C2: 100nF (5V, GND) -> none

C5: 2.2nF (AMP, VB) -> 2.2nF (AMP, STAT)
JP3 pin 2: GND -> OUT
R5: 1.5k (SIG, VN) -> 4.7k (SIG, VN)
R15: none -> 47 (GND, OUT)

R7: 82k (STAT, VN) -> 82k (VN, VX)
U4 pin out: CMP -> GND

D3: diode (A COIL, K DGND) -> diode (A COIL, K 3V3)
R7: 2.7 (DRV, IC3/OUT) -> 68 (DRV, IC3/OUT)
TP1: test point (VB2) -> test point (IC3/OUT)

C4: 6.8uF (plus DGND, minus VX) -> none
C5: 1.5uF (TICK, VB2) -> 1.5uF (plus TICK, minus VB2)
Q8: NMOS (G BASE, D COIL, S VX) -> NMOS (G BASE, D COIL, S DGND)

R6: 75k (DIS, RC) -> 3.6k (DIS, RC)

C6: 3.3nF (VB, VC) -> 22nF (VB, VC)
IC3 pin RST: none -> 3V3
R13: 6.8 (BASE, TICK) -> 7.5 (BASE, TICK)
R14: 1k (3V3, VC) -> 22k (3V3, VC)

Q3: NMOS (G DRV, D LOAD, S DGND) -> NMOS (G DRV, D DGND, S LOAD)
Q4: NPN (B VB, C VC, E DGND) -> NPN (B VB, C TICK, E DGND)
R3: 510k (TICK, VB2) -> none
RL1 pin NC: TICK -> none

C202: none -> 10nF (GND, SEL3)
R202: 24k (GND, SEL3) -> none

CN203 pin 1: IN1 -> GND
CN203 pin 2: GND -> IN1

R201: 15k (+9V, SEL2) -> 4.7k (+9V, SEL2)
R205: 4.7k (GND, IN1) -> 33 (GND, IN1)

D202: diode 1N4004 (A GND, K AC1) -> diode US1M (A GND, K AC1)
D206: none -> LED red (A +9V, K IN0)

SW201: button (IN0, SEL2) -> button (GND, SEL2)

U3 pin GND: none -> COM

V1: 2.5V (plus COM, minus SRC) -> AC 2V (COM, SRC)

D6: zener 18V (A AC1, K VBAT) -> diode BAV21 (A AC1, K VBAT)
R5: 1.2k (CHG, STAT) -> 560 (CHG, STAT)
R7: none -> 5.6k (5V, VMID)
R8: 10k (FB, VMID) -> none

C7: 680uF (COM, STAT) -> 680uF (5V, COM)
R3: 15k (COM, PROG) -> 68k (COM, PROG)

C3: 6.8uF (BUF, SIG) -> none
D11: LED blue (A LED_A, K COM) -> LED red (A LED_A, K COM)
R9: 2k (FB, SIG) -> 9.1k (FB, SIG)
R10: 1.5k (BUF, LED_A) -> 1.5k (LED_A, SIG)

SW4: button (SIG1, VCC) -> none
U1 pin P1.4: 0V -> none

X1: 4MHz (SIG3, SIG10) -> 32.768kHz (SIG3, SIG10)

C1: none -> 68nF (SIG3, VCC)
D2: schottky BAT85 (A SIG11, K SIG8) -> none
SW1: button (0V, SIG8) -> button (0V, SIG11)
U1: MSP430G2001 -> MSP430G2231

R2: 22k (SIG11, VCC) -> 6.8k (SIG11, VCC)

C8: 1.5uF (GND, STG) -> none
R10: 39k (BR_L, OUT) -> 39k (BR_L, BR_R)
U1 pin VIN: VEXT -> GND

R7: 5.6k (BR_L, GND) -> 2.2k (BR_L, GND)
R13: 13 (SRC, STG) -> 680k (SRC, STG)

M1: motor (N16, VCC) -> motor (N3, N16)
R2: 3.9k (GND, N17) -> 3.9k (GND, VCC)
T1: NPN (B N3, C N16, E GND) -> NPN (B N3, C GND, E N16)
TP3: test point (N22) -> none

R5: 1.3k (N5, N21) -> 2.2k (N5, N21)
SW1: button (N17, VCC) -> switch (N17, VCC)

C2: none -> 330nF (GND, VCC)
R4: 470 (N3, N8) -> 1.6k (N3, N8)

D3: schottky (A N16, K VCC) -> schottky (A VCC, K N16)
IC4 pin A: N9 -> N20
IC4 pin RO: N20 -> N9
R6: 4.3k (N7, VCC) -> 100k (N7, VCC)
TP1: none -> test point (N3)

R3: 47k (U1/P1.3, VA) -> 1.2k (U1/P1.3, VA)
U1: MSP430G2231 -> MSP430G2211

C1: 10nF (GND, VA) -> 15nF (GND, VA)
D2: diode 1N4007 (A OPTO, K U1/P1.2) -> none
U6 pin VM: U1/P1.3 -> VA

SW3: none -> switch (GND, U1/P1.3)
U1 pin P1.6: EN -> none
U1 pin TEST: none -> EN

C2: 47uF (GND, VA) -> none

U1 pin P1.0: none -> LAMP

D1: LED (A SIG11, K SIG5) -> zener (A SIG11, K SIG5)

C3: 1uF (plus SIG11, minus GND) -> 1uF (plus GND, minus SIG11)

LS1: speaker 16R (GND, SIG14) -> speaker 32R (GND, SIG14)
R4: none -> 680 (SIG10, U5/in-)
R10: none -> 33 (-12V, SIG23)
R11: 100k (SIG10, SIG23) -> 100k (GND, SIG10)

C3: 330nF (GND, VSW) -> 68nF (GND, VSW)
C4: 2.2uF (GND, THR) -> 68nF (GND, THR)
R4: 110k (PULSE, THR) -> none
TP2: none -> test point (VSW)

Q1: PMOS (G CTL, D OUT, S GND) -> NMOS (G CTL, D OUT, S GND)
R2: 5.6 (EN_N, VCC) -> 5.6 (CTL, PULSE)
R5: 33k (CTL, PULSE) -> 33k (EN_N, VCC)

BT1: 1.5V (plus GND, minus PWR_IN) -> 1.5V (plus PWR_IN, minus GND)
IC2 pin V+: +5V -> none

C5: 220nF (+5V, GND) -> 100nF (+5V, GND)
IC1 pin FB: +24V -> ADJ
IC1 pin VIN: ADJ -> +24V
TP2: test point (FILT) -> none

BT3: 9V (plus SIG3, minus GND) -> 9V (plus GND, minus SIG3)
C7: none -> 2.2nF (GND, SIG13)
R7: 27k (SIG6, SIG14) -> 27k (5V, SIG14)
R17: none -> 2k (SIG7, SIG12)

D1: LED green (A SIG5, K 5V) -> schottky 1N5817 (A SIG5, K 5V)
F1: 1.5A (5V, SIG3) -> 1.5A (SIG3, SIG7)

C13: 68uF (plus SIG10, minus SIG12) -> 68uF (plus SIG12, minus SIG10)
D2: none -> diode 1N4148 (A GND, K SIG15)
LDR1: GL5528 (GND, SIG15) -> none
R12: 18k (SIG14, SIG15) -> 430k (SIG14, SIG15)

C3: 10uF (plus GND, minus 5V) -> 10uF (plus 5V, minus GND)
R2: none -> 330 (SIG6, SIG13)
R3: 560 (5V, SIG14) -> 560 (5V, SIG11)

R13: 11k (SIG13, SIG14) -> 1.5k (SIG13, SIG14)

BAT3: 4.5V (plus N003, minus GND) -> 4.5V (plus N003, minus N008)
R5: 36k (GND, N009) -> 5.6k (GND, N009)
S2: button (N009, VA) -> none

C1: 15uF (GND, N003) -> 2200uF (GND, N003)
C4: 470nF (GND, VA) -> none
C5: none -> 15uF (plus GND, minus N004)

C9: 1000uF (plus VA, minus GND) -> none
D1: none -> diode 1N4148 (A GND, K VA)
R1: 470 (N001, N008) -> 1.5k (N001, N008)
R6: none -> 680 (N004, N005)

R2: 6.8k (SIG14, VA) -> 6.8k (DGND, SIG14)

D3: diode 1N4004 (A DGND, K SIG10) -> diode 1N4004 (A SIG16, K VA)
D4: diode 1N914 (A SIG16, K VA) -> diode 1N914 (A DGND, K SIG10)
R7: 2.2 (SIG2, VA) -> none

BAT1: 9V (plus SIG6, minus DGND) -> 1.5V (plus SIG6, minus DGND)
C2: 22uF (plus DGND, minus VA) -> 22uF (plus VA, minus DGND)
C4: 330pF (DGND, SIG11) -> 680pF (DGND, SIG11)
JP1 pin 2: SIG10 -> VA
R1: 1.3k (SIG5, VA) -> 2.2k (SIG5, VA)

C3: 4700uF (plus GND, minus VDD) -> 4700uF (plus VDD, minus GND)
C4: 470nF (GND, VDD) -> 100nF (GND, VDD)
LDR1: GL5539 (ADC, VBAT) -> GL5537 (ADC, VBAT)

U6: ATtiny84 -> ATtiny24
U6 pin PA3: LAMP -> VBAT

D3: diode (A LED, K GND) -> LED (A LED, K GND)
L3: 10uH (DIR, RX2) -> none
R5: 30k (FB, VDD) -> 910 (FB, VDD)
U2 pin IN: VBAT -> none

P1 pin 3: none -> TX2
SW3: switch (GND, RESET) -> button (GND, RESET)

→ TASK REQUIREMENTS:
Your response should be the lines above from the first to the one containing "C5: 1.5uF (TICK, VB2)", inclusive, each given exactly.

→ WRITTEN REPLY:
C2: 100nF (5V, GND) -> none

C5: 2.2nF (AMP, VB) -> 2.2nF (AMP, STAT)
JP3 pin 2: GND -> OUT
R5: 1.5k (SIG, VN) -> 4.7k (SIG, VN)
R15: none -> 47 (GND, OUT)

R7: 82k (STAT, VN) -> 82k (VN, VX)
U4 pin out: CMP -> GND

D3: diode (A COIL, K DGND) -> diode (A COIL, K 3V3)
R7: 2.7 (DRV, IC3/OUT) -> 68 (DRV, IC3/OUT)
TP1: test point (VB2) -> test point (IC3/OUT)

C4: 6.8uF (plus DGND, minus VX) -> none
C5: 1.5uF (TICK, VB2) -> 1.5uF (plus TICK, minus VB2)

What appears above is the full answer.